* [ASSIGNMENT]:
Could you reproduce all the entries under this sentence exactly, leaving the images aside?

* [DATA SUPPLIED]:
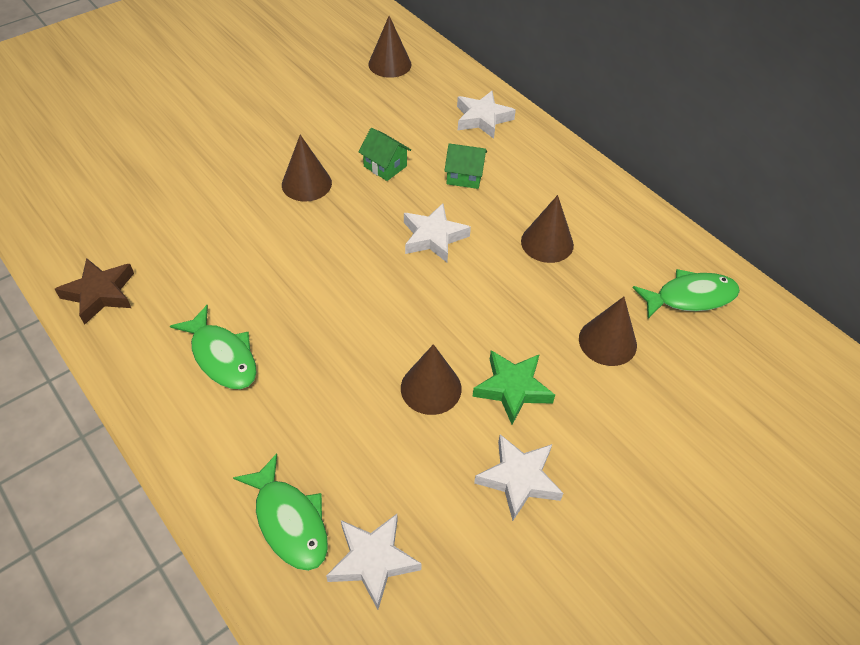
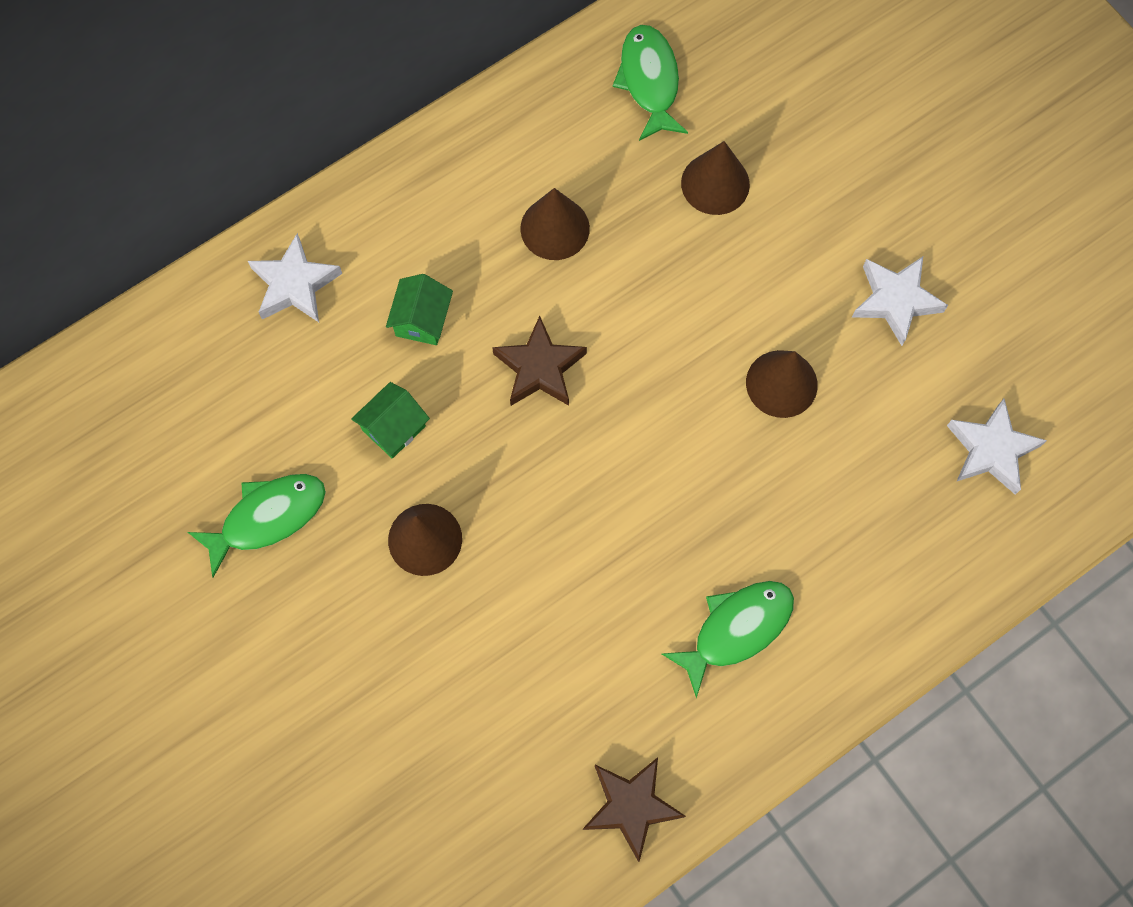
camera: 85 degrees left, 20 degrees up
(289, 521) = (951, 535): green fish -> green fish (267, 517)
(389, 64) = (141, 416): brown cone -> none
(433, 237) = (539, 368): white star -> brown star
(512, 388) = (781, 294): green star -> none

* [WRITTEN REPLY]:
camera: 85 degrees left, 20 degrees up
(289, 521) = (951, 535): green fish -> green fish (267, 517)
(389, 64) = (141, 416): brown cone -> none
(433, 237) = (539, 368): white star -> brown star
(512, 388) = (781, 294): green star -> none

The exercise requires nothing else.